## [Work instruction]
Produce the records below again, word for word, but stop after the line that contains "cyan hexagon at (59, 101): moved".

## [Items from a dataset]

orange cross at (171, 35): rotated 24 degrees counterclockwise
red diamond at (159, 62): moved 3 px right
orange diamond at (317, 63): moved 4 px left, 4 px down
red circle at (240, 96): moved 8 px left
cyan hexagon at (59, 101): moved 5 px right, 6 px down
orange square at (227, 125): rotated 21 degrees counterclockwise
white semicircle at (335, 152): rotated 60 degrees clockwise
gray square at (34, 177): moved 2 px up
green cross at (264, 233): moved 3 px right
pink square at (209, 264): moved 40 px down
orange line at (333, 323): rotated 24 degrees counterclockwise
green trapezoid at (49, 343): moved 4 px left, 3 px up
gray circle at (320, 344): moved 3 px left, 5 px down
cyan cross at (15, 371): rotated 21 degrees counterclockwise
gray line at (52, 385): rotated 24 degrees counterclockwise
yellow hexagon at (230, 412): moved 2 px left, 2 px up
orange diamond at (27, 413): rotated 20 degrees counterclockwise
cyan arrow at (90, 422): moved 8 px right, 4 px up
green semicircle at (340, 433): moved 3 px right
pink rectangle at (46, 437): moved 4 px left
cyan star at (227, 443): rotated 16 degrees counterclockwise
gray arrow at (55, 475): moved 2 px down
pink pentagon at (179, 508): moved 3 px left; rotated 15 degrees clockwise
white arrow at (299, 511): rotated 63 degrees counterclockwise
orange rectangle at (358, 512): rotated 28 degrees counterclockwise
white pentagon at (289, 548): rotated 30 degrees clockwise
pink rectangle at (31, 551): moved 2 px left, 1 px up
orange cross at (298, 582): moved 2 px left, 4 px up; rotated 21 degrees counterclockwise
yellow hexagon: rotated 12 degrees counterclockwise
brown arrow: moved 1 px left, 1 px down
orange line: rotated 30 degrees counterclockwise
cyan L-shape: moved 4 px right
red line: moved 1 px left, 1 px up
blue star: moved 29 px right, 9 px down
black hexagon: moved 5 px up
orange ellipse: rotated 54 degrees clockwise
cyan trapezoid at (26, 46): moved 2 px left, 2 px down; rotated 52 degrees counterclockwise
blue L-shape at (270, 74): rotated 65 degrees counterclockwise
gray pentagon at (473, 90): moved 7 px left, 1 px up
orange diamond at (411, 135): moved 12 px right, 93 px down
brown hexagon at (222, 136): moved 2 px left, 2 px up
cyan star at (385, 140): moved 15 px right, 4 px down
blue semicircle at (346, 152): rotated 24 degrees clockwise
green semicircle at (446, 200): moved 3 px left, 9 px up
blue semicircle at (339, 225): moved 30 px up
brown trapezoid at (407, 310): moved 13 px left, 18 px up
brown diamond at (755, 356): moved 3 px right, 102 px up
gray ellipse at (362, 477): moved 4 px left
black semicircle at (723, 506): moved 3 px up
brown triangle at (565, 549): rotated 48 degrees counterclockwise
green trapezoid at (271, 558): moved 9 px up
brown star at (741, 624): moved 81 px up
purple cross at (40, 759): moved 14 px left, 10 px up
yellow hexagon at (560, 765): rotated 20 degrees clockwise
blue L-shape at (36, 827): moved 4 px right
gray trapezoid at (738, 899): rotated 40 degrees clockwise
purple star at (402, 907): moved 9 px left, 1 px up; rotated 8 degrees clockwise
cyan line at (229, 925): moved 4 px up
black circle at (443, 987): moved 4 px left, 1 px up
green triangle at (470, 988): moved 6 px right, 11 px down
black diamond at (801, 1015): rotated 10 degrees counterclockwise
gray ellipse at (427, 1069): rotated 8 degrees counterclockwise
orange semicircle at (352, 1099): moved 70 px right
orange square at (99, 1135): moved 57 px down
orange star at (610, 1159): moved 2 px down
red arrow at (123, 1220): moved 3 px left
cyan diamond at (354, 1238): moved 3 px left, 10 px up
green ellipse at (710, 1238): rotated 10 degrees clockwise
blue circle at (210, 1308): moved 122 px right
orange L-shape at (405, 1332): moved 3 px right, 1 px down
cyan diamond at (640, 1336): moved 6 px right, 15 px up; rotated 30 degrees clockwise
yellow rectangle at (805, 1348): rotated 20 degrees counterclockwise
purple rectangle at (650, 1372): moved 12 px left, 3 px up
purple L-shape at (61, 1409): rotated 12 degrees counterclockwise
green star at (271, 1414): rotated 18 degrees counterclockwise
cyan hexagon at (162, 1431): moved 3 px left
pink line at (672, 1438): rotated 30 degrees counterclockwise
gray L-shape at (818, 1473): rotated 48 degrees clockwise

## [Result of the exercise]
orange cross at (171, 35): rotated 24 degrees counterclockwise
red diamond at (159, 62): moved 3 px right
orange diamond at (317, 63): moved 4 px left, 4 px down
red circle at (240, 96): moved 8 px left
cyan hexagon at (59, 101): moved 5 px right, 6 px down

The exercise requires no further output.